Working data:
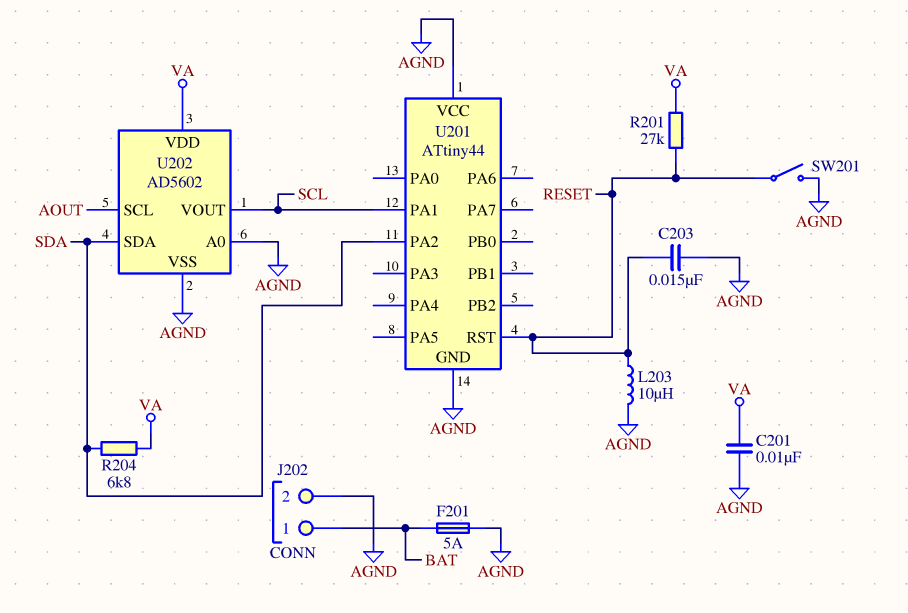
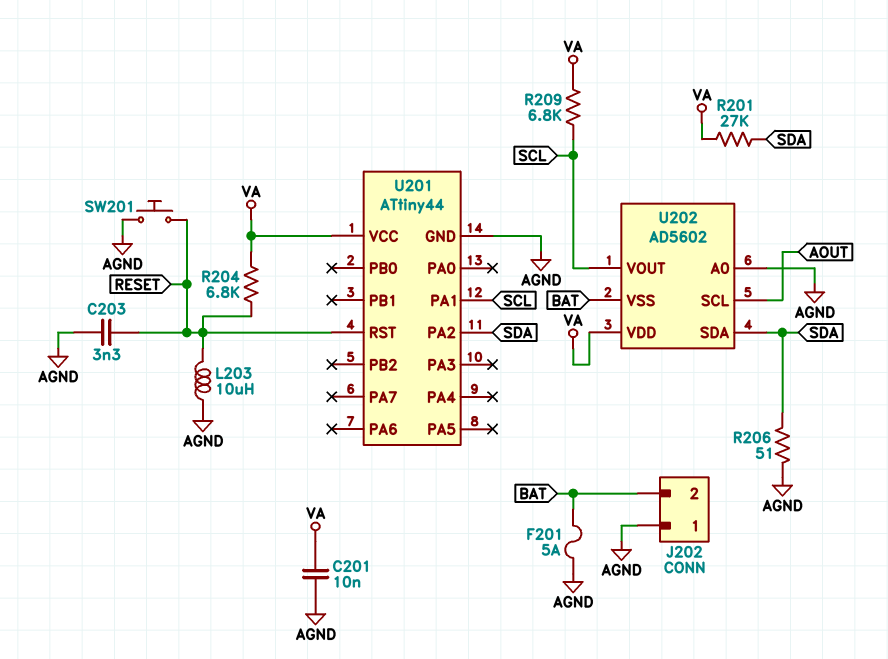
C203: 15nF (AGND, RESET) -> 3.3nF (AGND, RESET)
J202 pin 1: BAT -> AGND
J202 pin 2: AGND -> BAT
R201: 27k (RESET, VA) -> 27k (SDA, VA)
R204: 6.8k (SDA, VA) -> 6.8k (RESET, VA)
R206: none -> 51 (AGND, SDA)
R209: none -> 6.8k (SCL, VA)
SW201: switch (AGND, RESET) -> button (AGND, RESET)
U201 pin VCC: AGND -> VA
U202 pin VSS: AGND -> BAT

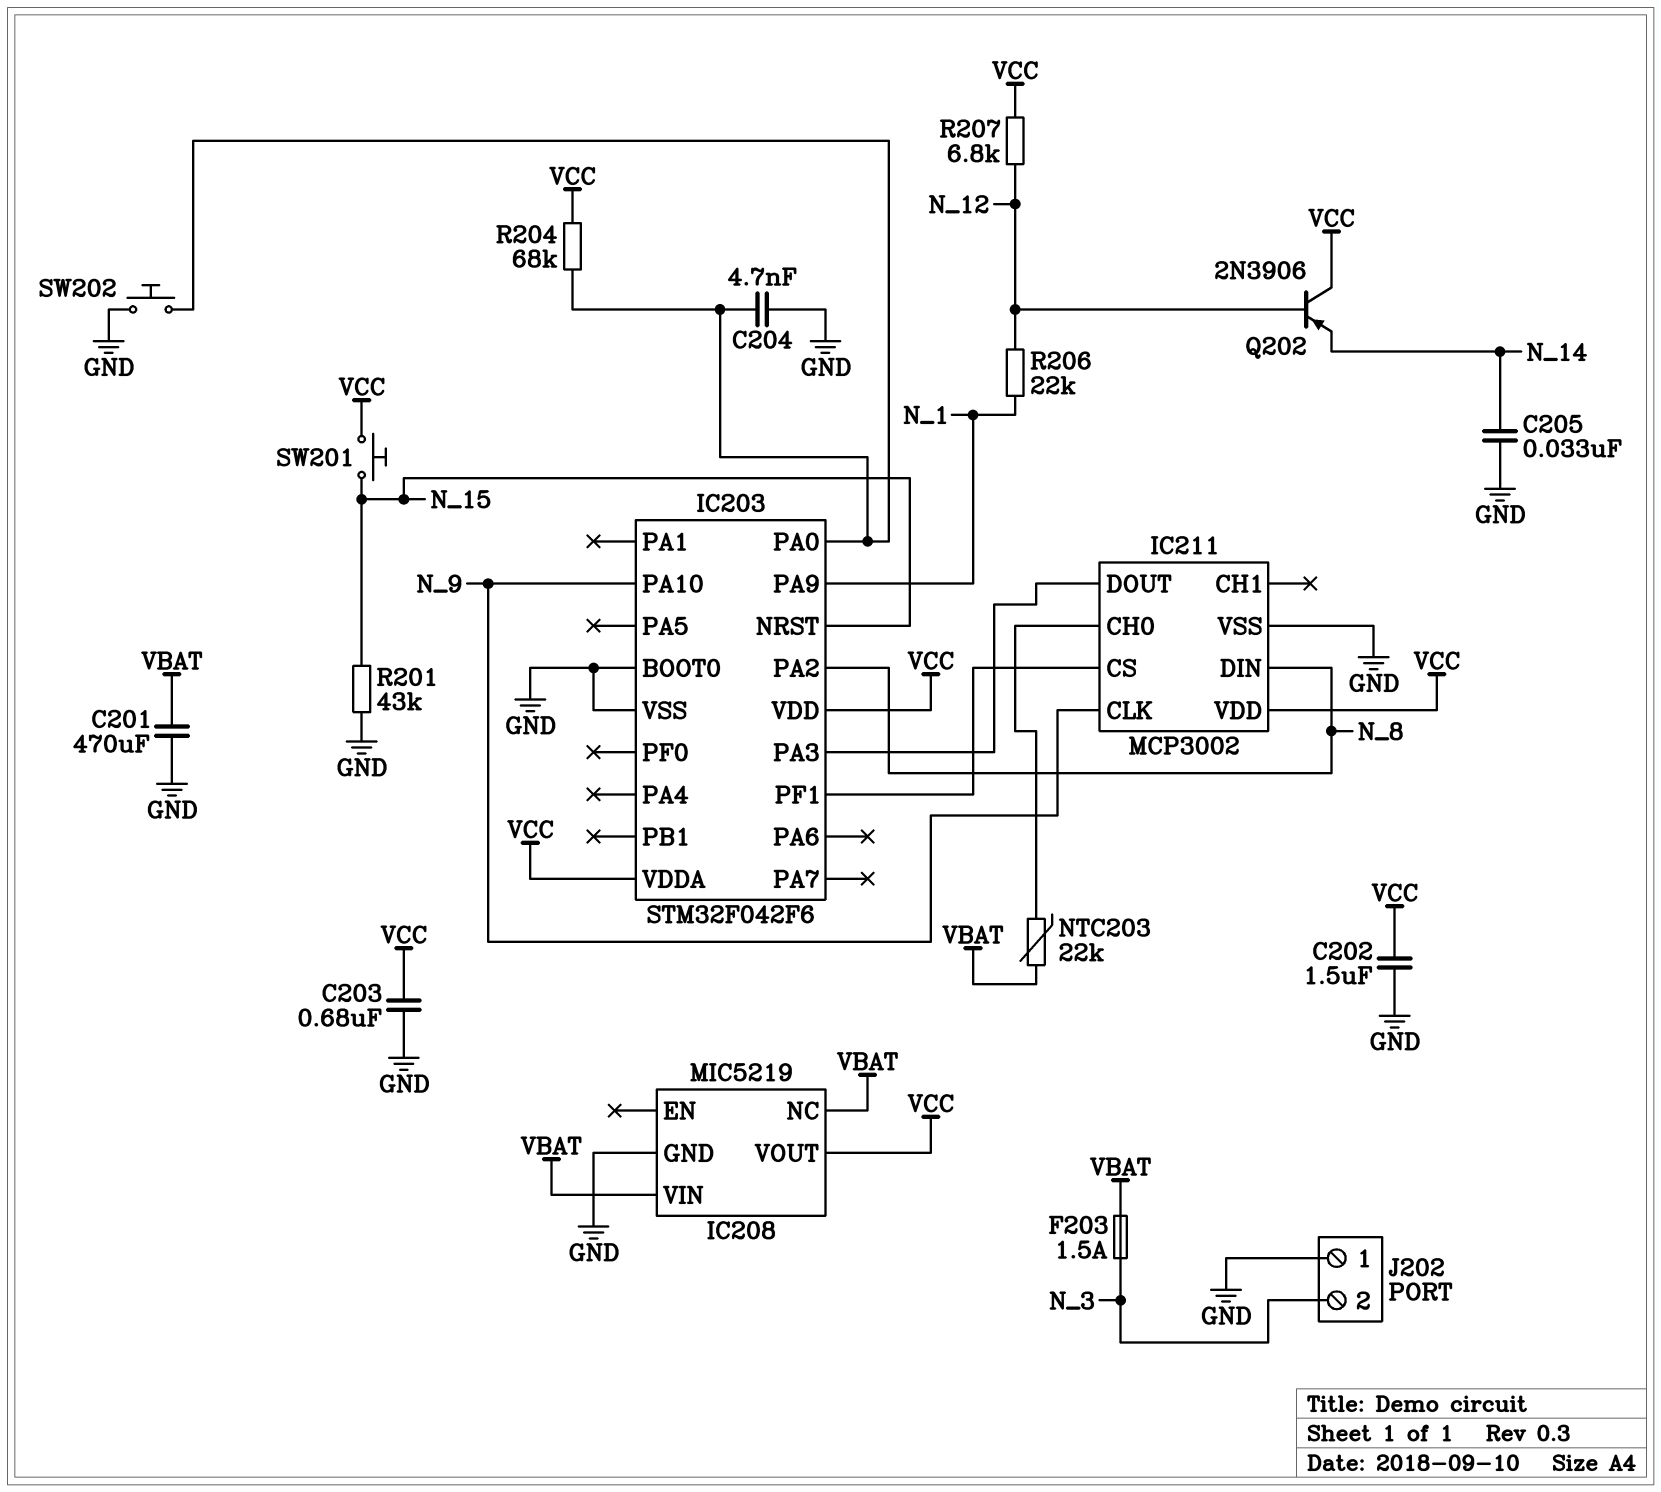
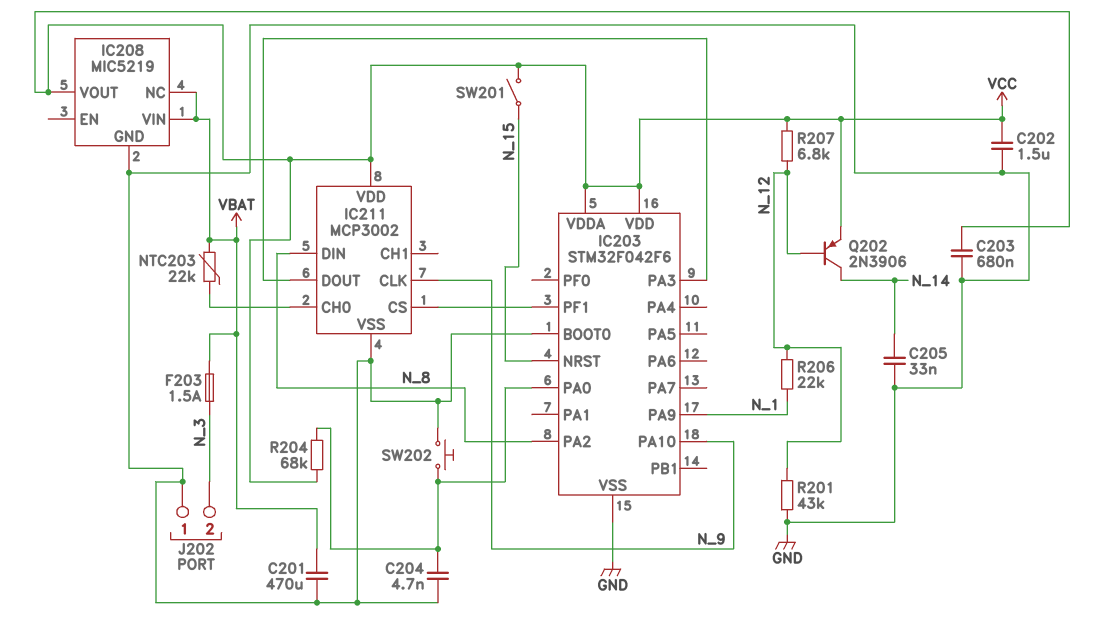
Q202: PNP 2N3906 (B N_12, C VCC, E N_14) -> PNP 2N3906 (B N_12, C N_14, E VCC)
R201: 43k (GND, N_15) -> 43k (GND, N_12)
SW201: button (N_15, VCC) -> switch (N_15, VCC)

Task to carry out: Pictures do not belong in your copy; restate word for word the lines from the one containing "U202 pin VSS: AGND -> BAT" through the last line of the records above.

Result of the task:
U202 pin VSS: AGND -> BAT

Q202: PNP 2N3906 (B N_12, C VCC, E N_14) -> PNP 2N3906 (B N_12, C N_14, E VCC)
R201: 43k (GND, N_15) -> 43k (GND, N_12)
SW201: button (N_15, VCC) -> switch (N_15, VCC)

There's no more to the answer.